* What to work on
The full listing, exactly as written and with no images, is the expected output.

* Exercise data

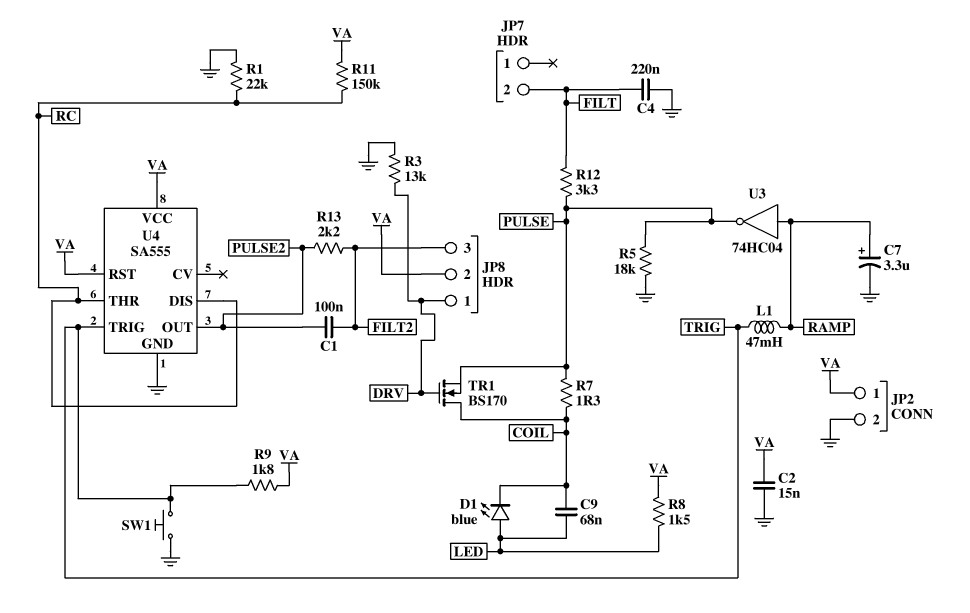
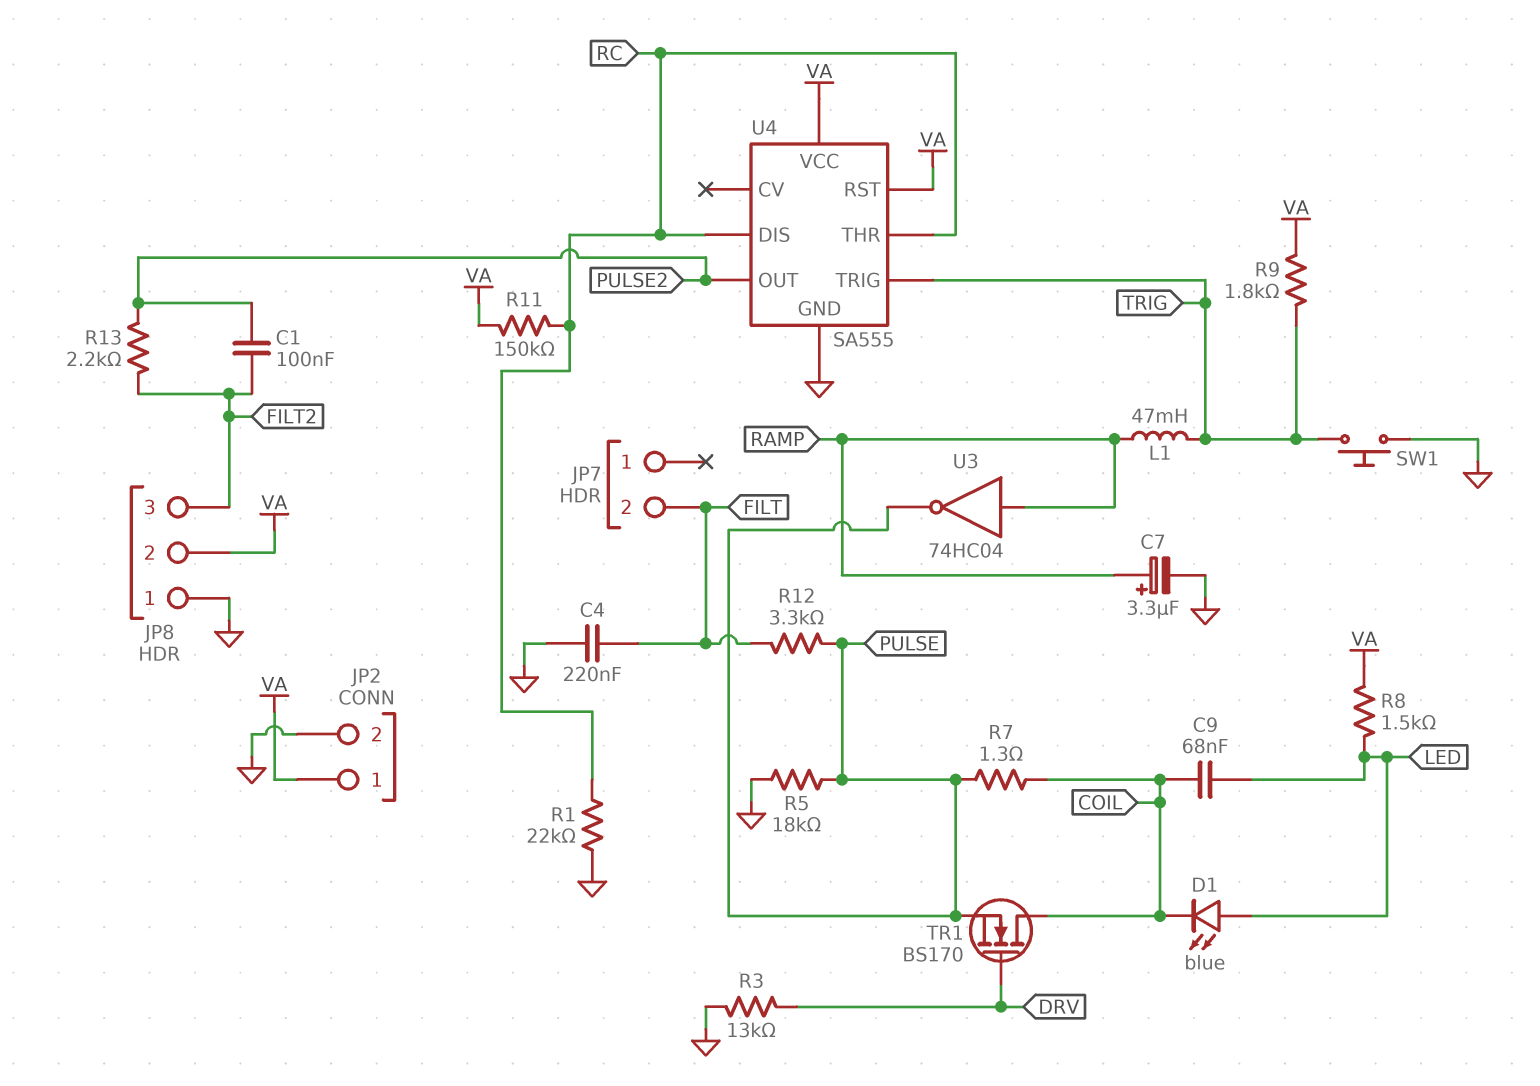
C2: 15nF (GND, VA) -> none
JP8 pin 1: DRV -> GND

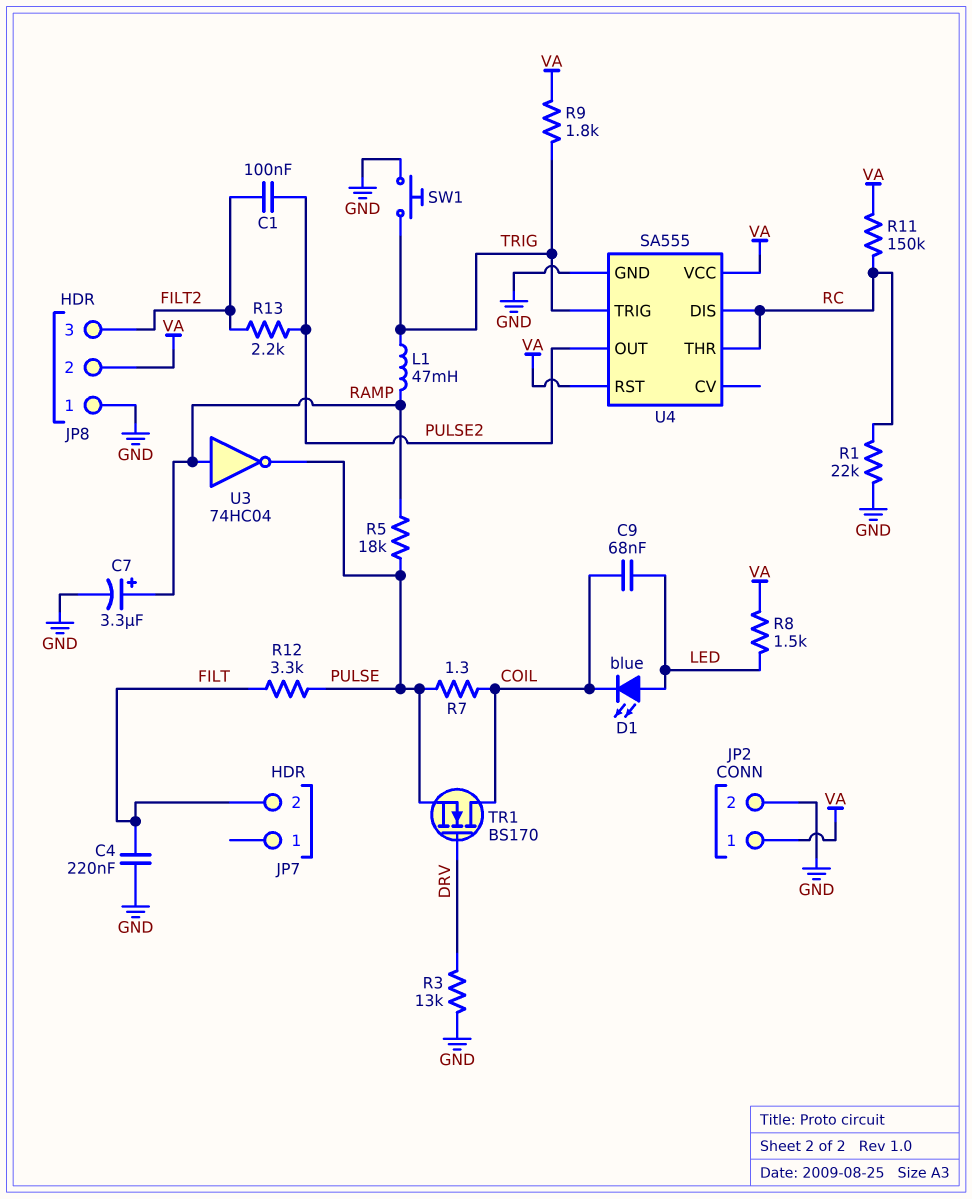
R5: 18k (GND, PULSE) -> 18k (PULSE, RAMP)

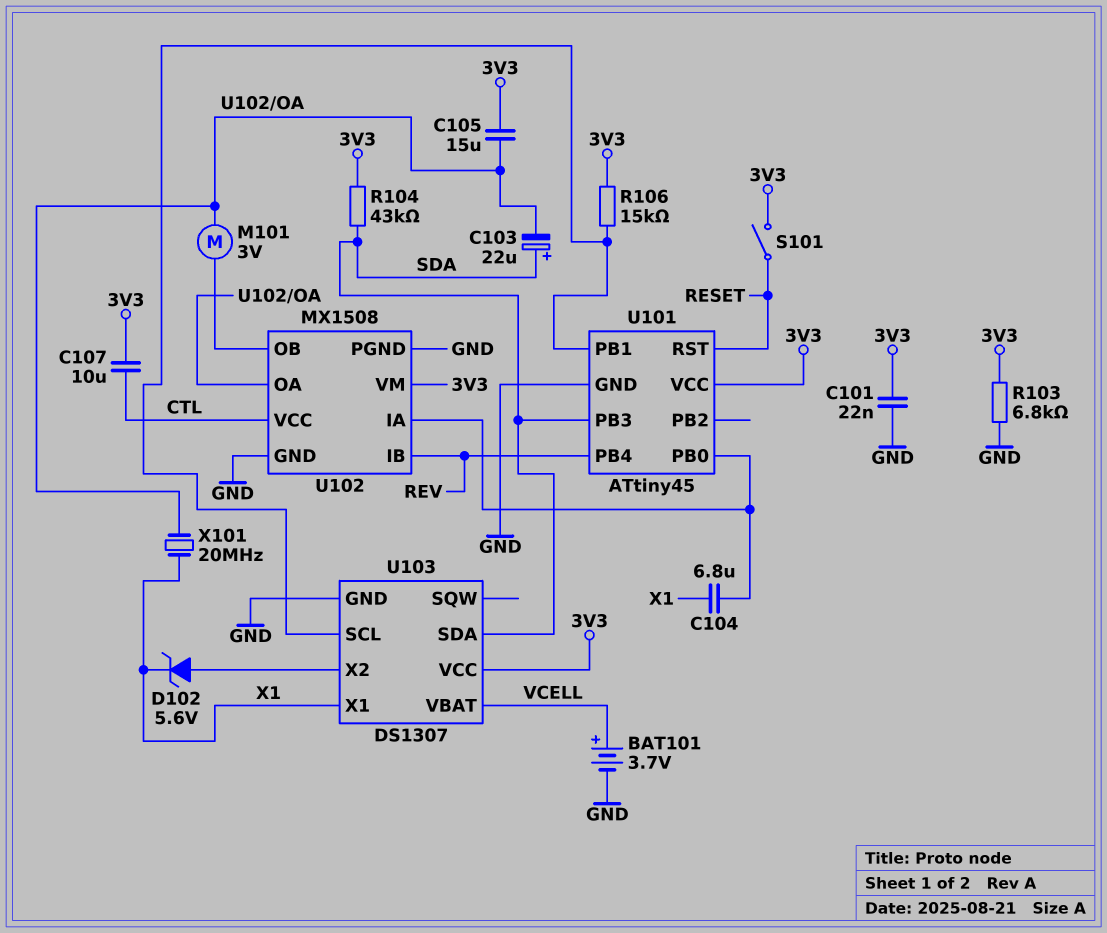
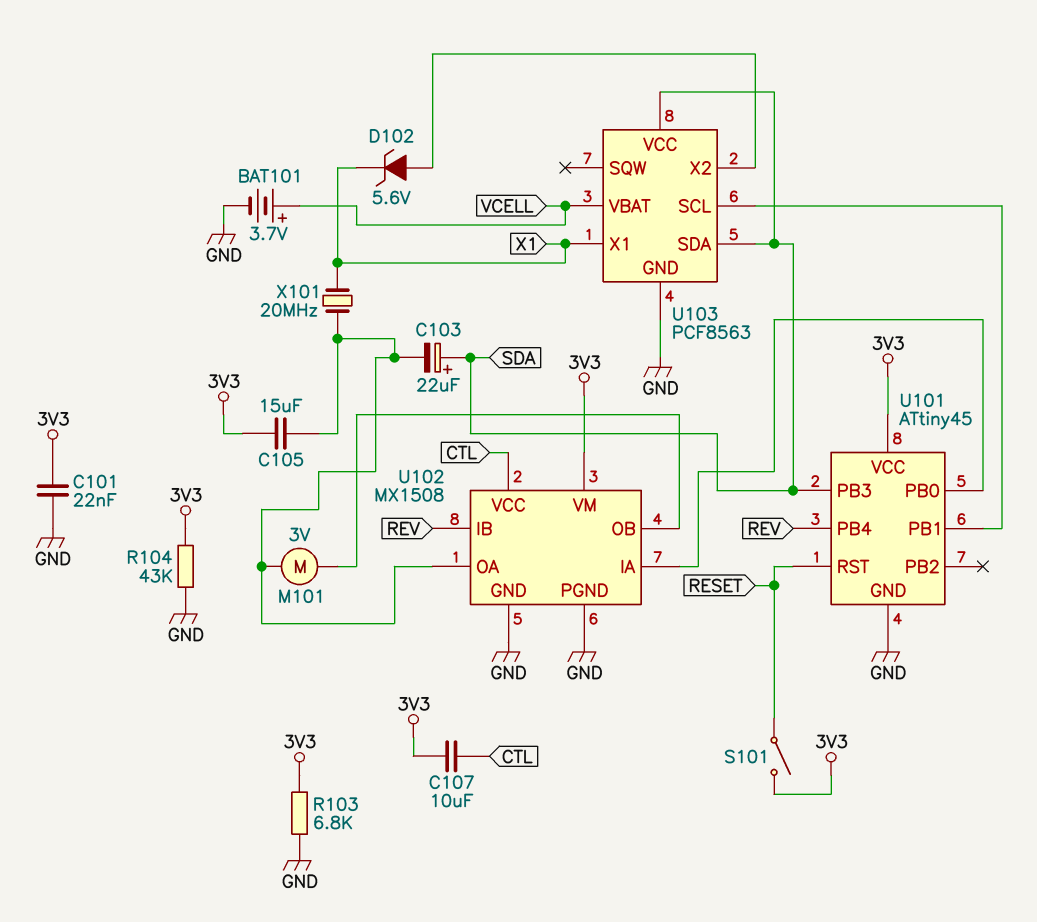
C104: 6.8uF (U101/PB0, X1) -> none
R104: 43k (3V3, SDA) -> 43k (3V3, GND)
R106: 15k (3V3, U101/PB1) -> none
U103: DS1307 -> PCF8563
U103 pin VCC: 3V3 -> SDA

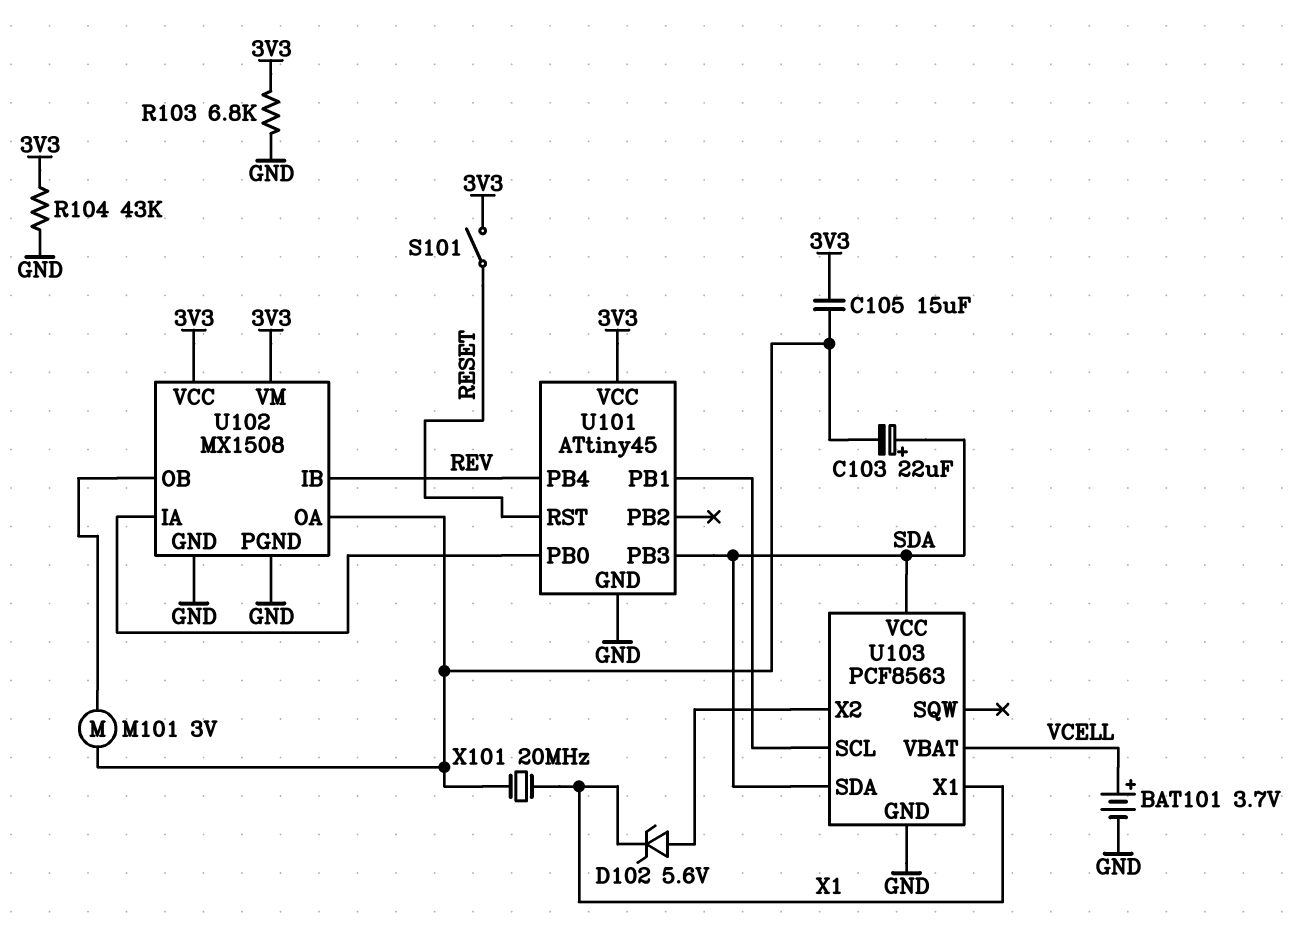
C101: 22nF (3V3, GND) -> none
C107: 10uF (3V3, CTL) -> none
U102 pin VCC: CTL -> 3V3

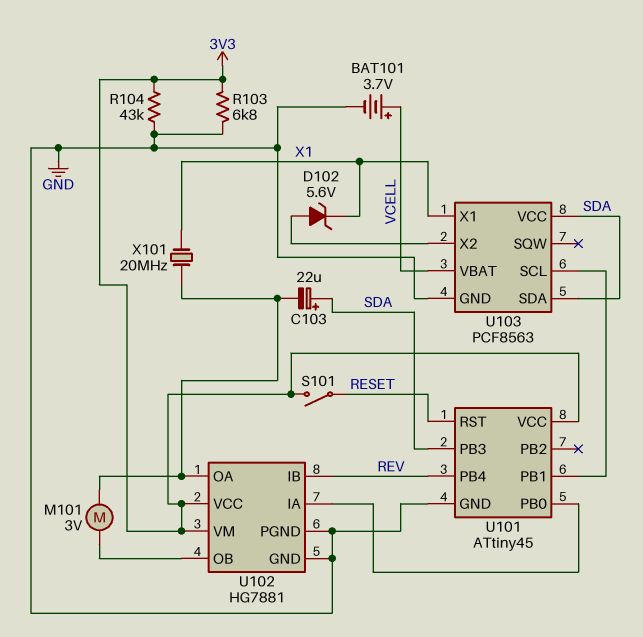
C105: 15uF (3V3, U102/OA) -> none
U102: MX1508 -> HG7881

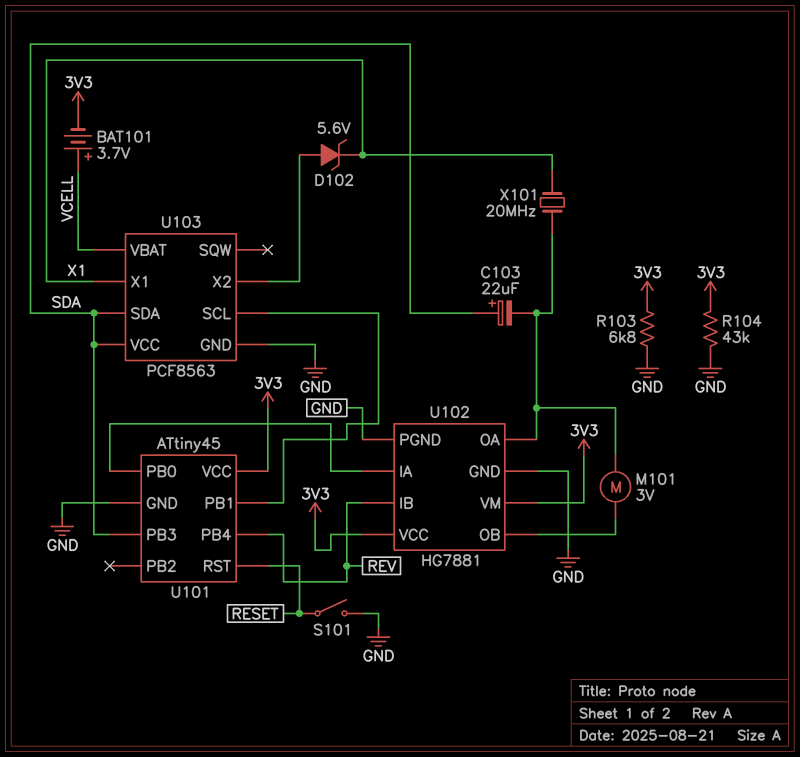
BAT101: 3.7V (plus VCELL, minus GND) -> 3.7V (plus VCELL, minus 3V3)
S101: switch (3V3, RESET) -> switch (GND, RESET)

* Response
C2: 15nF (GND, VA) -> none
JP8 pin 1: DRV -> GND

R5: 18k (GND, PULSE) -> 18k (PULSE, RAMP)

C104: 6.8uF (U101/PB0, X1) -> none
R104: 43k (3V3, SDA) -> 43k (3V3, GND)
R106: 15k (3V3, U101/PB1) -> none
U103: DS1307 -> PCF8563
U103 pin VCC: 3V3 -> SDA

C101: 22nF (3V3, GND) -> none
C107: 10uF (3V3, CTL) -> none
U102 pin VCC: CTL -> 3V3

C105: 15uF (3V3, U102/OA) -> none
U102: MX1508 -> HG7881

BAT101: 3.7V (plus VCELL, minus GND) -> 3.7V (plus VCELL, minus 3V3)
S101: switch (3V3, RESET) -> switch (GND, RESET)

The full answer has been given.